■ What is being asked: The whole listing, please: repeat it exactly, with the pictures left out.

*** Opening of Given material ***

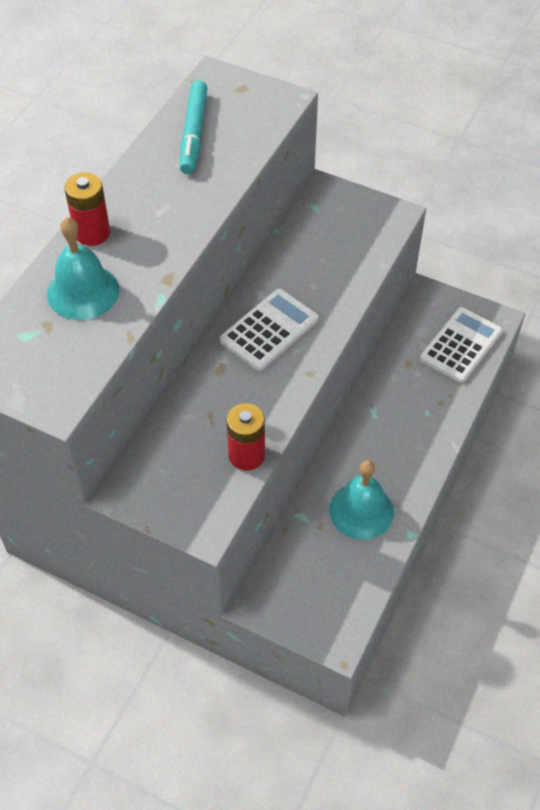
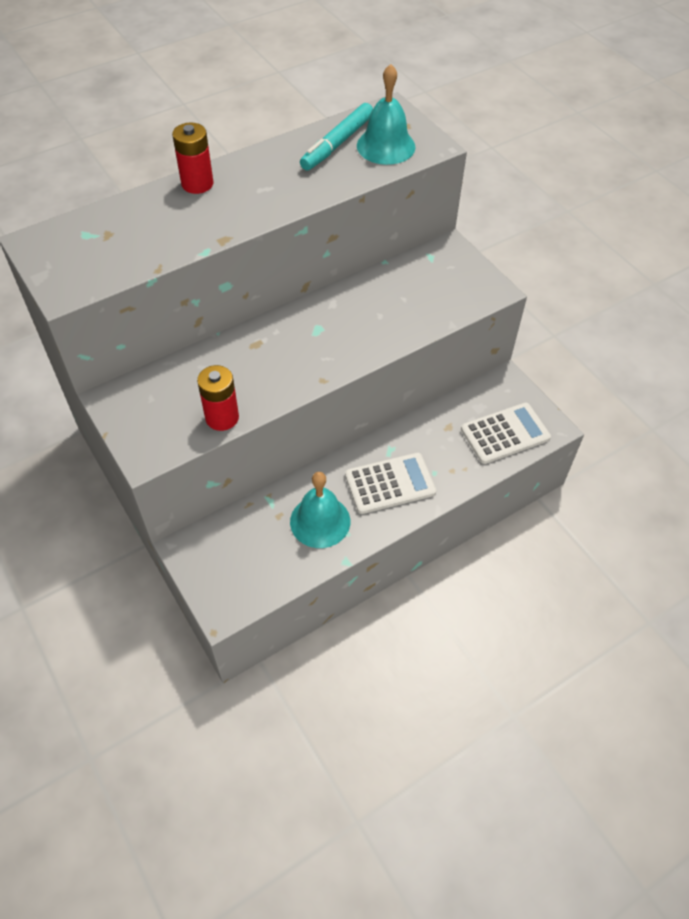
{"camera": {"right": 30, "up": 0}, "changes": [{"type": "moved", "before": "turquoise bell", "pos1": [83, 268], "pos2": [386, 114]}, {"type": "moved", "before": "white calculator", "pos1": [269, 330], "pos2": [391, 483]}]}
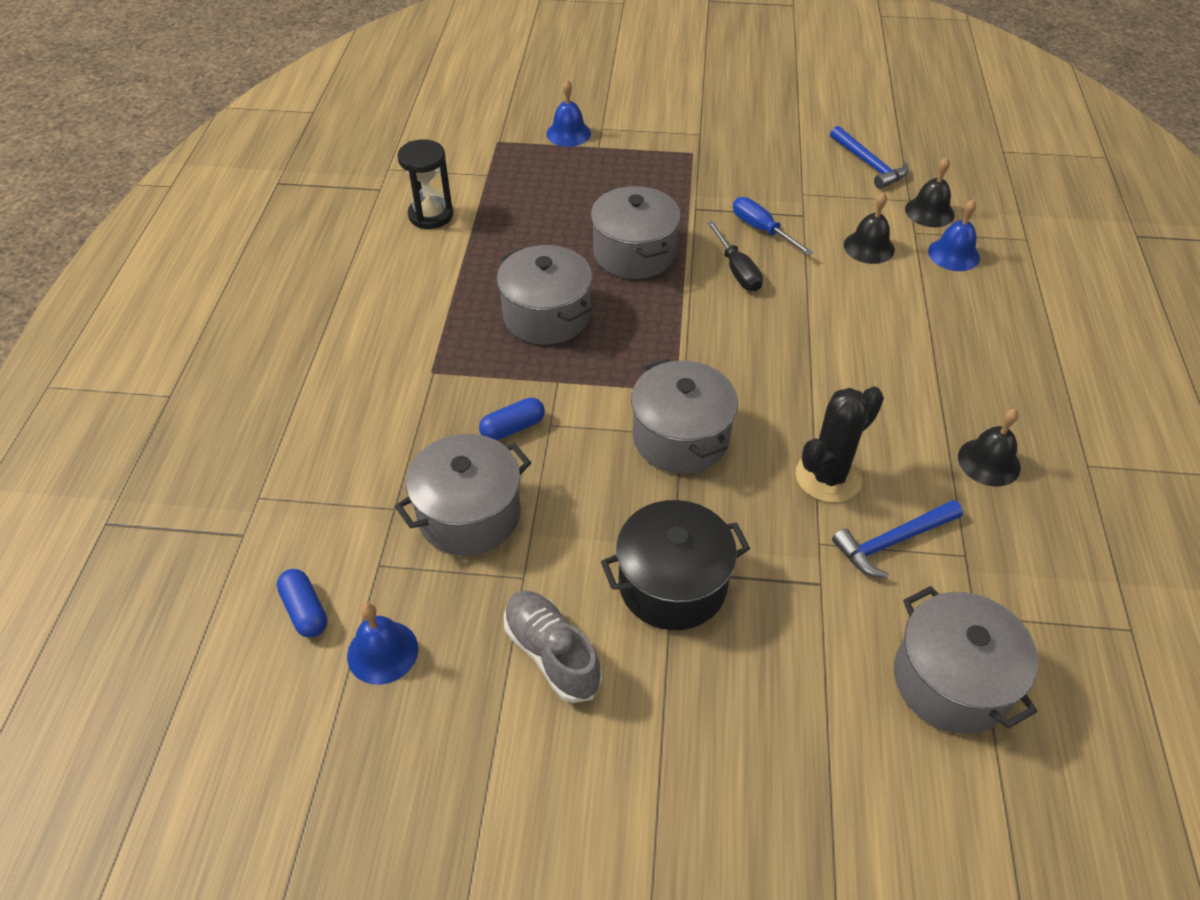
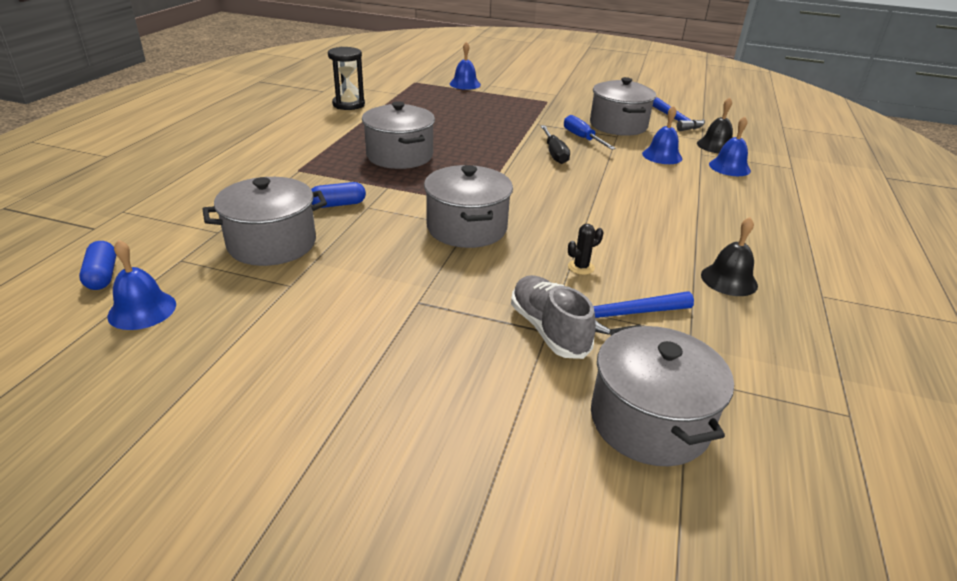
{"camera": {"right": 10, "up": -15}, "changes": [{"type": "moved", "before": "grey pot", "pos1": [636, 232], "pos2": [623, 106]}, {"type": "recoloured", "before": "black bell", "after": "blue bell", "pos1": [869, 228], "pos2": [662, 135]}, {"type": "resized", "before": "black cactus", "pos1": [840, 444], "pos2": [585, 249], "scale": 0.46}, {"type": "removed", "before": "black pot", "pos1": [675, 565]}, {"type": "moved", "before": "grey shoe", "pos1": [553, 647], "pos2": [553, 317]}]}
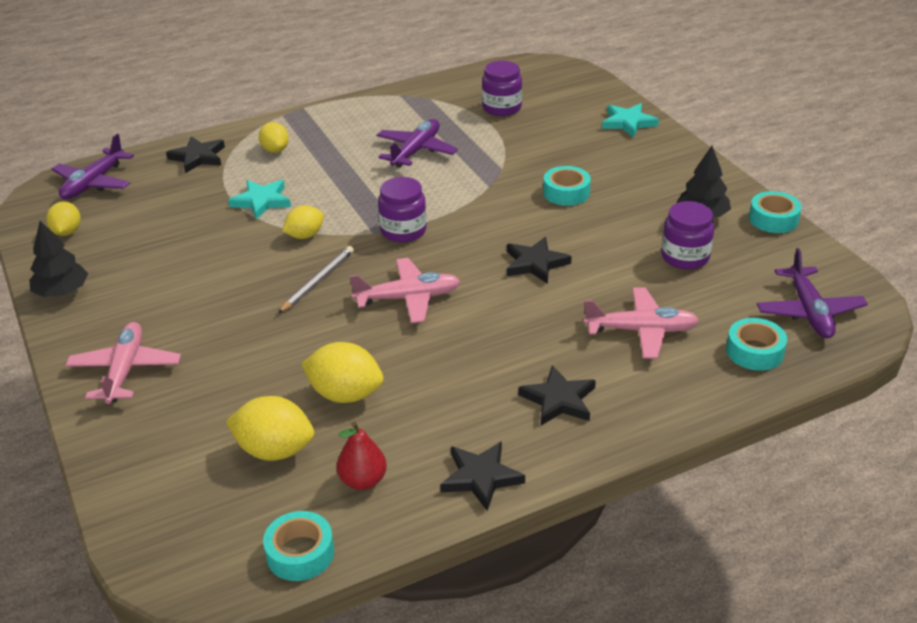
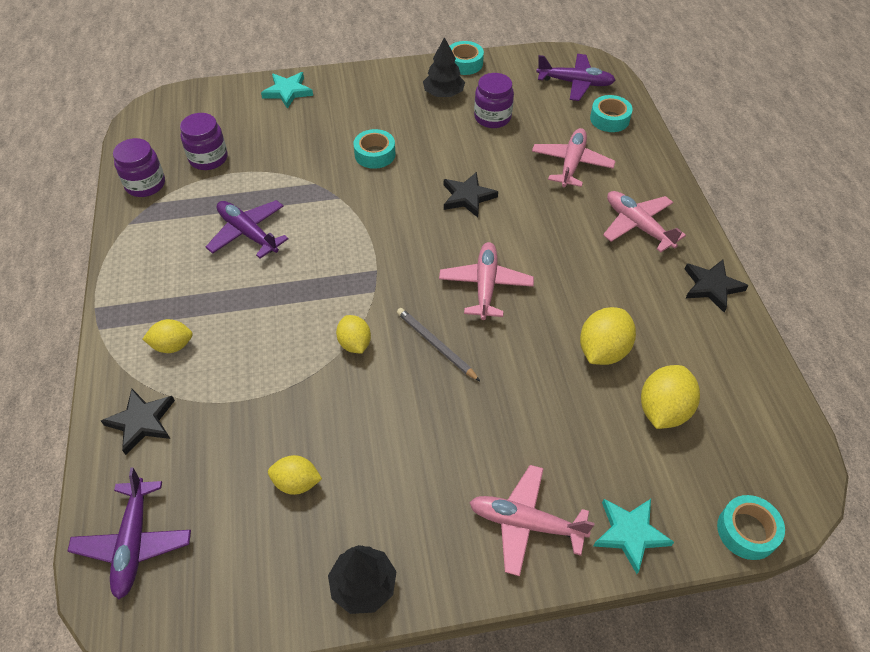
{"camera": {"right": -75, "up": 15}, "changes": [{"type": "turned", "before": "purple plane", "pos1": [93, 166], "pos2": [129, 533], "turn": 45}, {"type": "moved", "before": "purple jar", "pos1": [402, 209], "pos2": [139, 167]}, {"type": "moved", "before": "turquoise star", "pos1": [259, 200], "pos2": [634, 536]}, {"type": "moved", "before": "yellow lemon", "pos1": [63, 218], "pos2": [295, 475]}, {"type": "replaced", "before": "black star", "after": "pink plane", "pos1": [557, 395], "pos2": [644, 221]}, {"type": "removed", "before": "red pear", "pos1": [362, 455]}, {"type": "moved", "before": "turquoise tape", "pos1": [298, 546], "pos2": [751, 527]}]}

*** Close of Given material ***

■ Answer to this problem:
{"camera": {"right": 30, "up": 0}, "changes": [{"type": "moved", "before": "turquoise bell", "pos1": [83, 268], "pos2": [386, 114]}, {"type": "moved", "before": "white calculator", "pos1": [269, 330], "pos2": [391, 483]}]}
{"camera": {"right": 10, "up": -15}, "changes": [{"type": "moved", "before": "grey pot", "pos1": [636, 232], "pos2": [623, 106]}, {"type": "recoloured", "before": "black bell", "after": "blue bell", "pos1": [869, 228], "pos2": [662, 135]}, {"type": "resized", "before": "black cactus", "pos1": [840, 444], "pos2": [585, 249], "scale": 0.46}, {"type": "removed", "before": "black pot", "pos1": [675, 565]}, {"type": "moved", "before": "grey shoe", "pos1": [553, 647], "pos2": [553, 317]}]}
{"camera": {"right": -75, "up": 15}, "changes": [{"type": "turned", "before": "purple plane", "pos1": [93, 166], "pos2": [129, 533], "turn": 45}, {"type": "moved", "before": "purple jar", "pos1": [402, 209], "pos2": [139, 167]}, {"type": "moved", "before": "turquoise star", "pos1": [259, 200], "pos2": [634, 536]}, {"type": "moved", "before": "yellow lemon", "pos1": [63, 218], "pos2": [295, 475]}, {"type": "replaced", "before": "black star", "after": "pink plane", "pos1": [557, 395], "pos2": [644, 221]}, {"type": "removed", "before": "red pear", "pos1": [362, 455]}, {"type": "moved", "before": "turquoise tape", "pos1": [298, 546], "pos2": [751, 527]}]}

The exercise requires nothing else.